* [Task to carry out] Look through the entries for the line containing "IC2: AND (in". Then output that line and every line after it, exactly, to the end.

━━━ Supplied records

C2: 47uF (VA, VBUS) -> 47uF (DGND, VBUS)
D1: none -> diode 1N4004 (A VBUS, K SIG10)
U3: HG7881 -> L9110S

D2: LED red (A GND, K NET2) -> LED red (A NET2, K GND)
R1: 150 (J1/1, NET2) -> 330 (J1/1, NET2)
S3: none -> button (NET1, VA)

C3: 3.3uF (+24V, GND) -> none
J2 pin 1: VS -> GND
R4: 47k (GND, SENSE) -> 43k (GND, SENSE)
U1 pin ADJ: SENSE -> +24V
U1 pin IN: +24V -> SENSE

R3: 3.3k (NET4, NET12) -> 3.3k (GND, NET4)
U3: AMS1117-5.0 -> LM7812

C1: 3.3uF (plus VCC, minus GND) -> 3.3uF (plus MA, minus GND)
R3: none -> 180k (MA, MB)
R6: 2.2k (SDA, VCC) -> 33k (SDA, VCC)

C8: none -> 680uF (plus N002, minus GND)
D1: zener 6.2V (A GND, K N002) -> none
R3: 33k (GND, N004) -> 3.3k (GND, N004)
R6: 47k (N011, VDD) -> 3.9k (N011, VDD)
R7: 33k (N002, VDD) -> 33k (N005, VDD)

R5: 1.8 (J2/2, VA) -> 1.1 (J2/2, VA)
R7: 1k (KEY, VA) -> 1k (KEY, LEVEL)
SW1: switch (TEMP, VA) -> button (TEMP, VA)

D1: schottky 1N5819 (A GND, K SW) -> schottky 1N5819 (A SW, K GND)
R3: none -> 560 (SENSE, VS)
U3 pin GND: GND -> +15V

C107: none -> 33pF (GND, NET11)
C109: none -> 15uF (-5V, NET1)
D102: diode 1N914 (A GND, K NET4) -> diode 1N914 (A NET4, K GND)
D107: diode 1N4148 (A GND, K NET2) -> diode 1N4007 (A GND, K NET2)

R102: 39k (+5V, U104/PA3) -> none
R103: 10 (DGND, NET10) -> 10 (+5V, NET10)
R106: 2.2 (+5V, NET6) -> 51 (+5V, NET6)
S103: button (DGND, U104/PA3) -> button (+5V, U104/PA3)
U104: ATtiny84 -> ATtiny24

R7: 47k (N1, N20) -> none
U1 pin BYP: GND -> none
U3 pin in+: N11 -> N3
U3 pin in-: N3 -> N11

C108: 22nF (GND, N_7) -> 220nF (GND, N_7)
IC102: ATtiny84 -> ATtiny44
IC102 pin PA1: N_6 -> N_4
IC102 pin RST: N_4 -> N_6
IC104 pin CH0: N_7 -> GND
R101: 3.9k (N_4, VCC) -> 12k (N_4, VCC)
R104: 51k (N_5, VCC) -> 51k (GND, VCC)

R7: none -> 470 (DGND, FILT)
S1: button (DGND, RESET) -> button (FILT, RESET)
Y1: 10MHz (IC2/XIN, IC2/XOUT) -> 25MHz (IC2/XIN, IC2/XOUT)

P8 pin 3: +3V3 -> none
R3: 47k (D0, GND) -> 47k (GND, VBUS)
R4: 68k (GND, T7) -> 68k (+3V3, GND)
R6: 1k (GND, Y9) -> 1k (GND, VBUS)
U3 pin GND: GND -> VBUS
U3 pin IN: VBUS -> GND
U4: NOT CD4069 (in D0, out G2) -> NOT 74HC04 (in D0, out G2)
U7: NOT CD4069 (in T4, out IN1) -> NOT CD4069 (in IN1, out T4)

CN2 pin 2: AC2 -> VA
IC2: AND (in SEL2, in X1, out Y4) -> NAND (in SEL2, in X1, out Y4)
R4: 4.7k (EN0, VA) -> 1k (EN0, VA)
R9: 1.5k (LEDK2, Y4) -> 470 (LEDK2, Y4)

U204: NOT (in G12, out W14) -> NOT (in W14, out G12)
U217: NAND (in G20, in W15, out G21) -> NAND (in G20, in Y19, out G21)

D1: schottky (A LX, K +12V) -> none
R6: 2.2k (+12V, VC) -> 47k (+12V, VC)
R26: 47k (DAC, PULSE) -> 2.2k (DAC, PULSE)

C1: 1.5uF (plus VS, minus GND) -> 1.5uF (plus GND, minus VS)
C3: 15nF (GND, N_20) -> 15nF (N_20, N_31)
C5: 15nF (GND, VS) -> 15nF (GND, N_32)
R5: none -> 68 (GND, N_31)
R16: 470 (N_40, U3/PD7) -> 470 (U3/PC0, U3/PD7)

━━━━━━

* [Result below]
IC2: AND (in SEL2, in X1, out Y4) -> NAND (in SEL2, in X1, out Y4)
R4: 4.7k (EN0, VA) -> 1k (EN0, VA)
R9: 1.5k (LEDK2, Y4) -> 470 (LEDK2, Y4)

U204: NOT (in G12, out W14) -> NOT (in W14, out G12)
U217: NAND (in G20, in W15, out G21) -> NAND (in G20, in Y19, out G21)

D1: schottky (A LX, K +12V) -> none
R6: 2.2k (+12V, VC) -> 47k (+12V, VC)
R26: 47k (DAC, PULSE) -> 2.2k (DAC, PULSE)

C1: 1.5uF (plus VS, minus GND) -> 1.5uF (plus GND, minus VS)
C3: 15nF (GND, N_20) -> 15nF (N_20, N_31)
C5: 15nF (GND, VS) -> 15nF (GND, N_32)
R5: none -> 68 (GND, N_31)
R16: 470 (N_40, U3/PD7) -> 470 (U3/PC0, U3/PD7)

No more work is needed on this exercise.